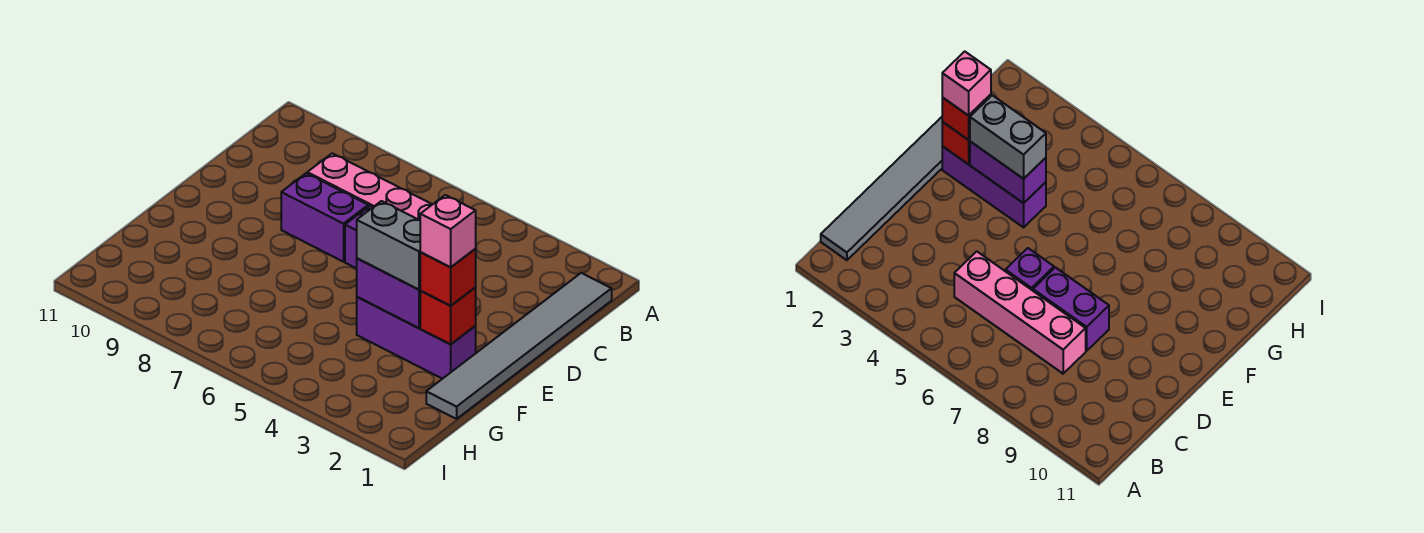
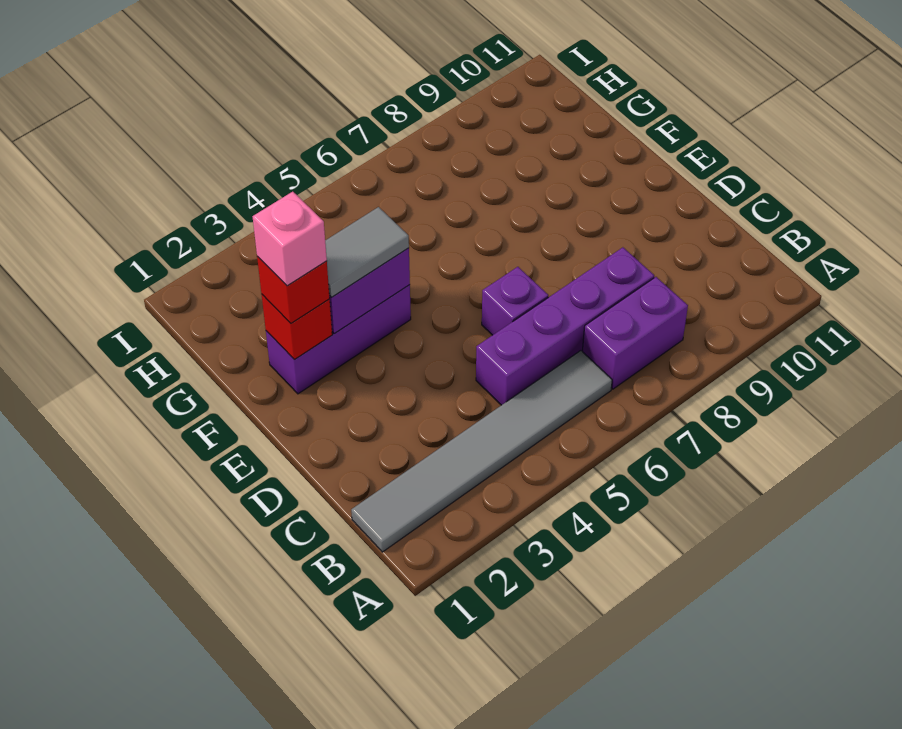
grey tile B1:G1 level 1 -> grey tile B1:B6 level 1
pink brick C5:C8 level 1 -> purple brick C5:C8 level 1
purple brick D7:D8 level 1 -> purple brick B7:B8 level 1
grey brick F3:F4 level 3 -> grey tile F3:F4 level 3

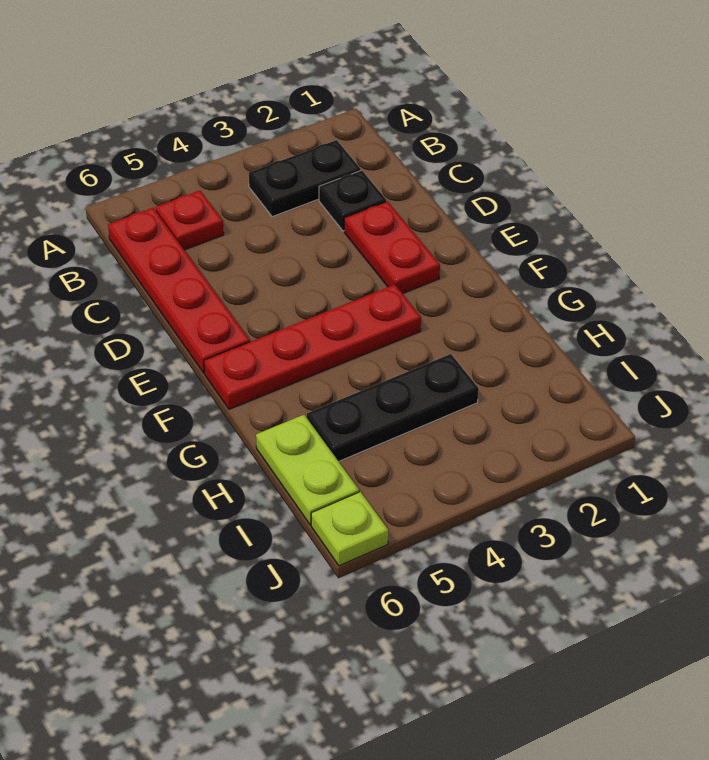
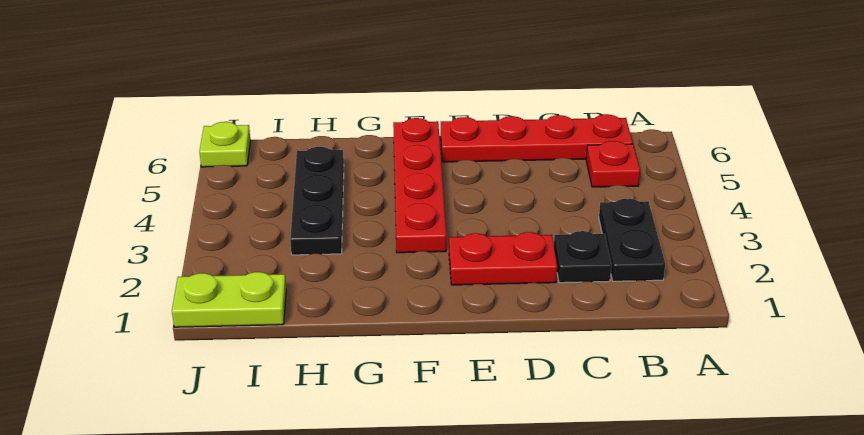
lime plate H6:I6 level 1 -> lime plate I1:J1 level 1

WHAT THE TASK ASKS.
Retyped exactly, the lines from the one holding "pink brick C5:C8" through the last line of the data above are the whole answer. Pictures stay out.

TASK SOLUTION.
pink brick C5:C8 level 1 -> purple brick C5:C8 level 1
purple brick D7:D8 level 1 -> purple brick B7:B8 level 1
grey brick F3:F4 level 3 -> grey tile F3:F4 level 3

lime plate H6:I6 level 1 -> lime plate I1:J1 level 1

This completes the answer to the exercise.